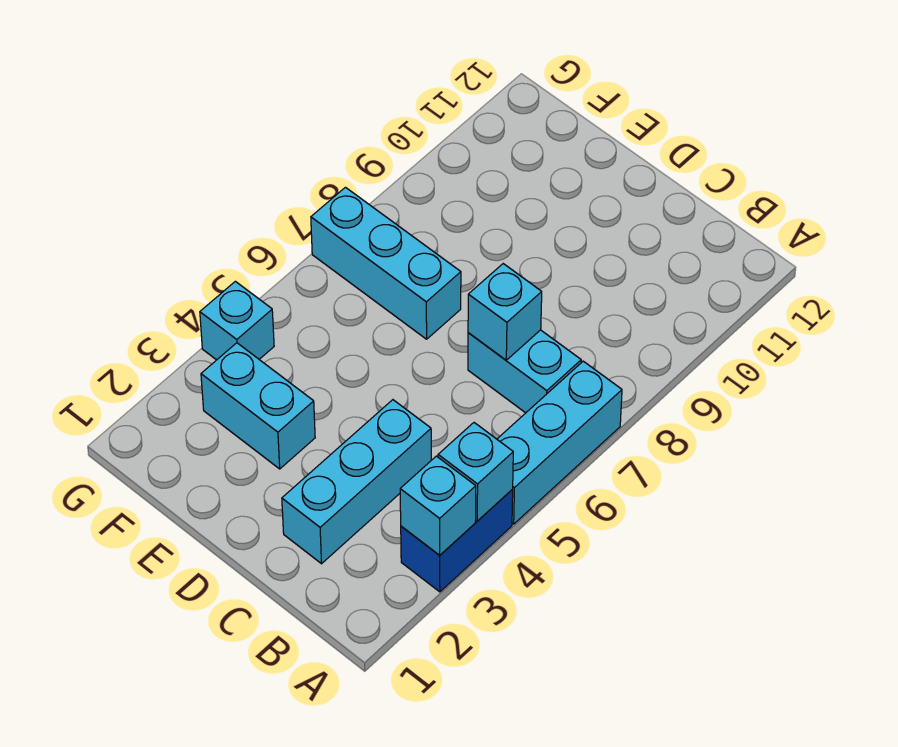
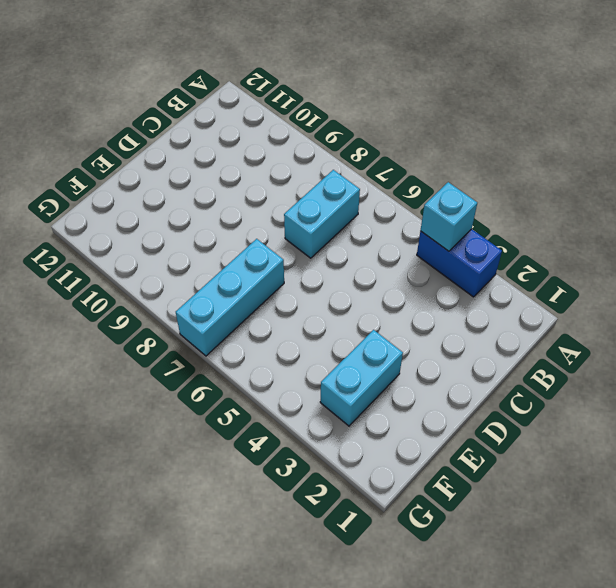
none -> cyan brick A5:A7 level 1
none -> cyan brick C2:C4 level 1

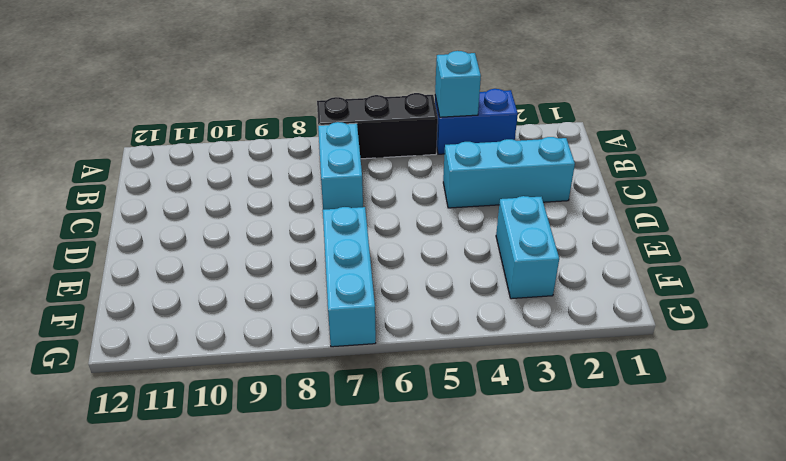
black brick A5:A7 level 1 -> cyan brick A5:A7 level 1
none -> cyan brick G4 level 1
none -> cyan brick A3 level 2

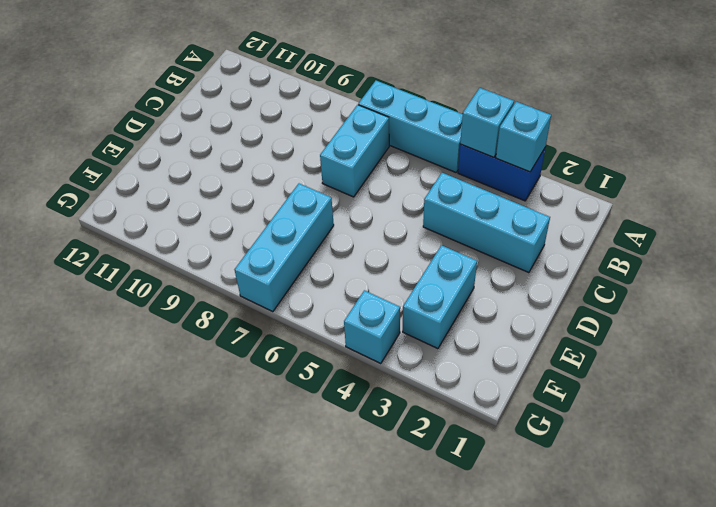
none -> cyan brick C7 level 2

● The problem: Skip the pictures; extract only the lines from the line with "black brick A5:A7" through the final line of the material, exactly as they appear.

● Response to this exercise:
black brick A5:A7 level 1 -> cyan brick A5:A7 level 1
none -> cyan brick G4 level 1
none -> cyan brick A3 level 2

none -> cyan brick C7 level 2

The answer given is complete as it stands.